*** Opening SUPPLIED ENTRIES ***

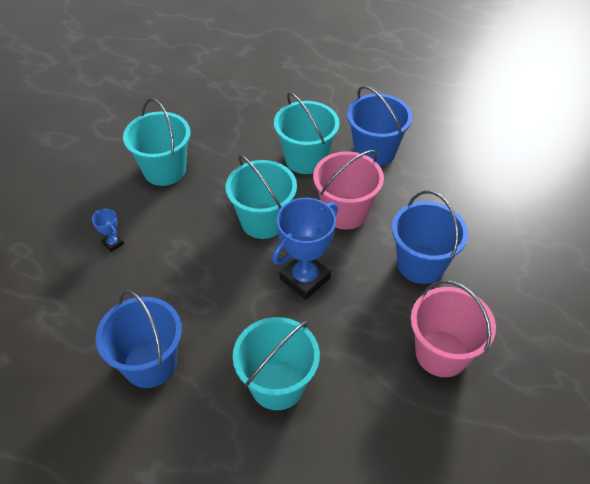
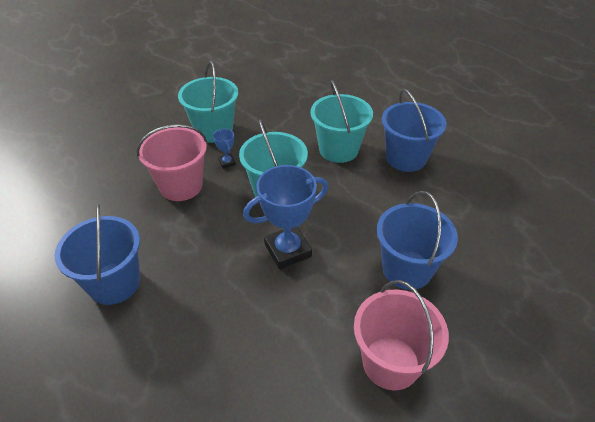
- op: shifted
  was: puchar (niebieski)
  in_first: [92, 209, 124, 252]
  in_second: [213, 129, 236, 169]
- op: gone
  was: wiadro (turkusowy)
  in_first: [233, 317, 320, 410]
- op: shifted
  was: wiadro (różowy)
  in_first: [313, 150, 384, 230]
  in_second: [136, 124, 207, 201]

*** Closing SUPPLIED ENTRIES ***

ACTIVITY: Full transcription of the material, exact in every line, without images.

SOLUTION:
- op: shifted
  was: puchar (niebieski)
  in_first: [92, 209, 124, 252]
  in_second: [213, 129, 236, 169]
- op: gone
  was: wiadro (turkusowy)
  in_first: [233, 317, 320, 410]
- op: shifted
  was: wiadro (różowy)
  in_first: [313, 150, 384, 230]
  in_second: [136, 124, 207, 201]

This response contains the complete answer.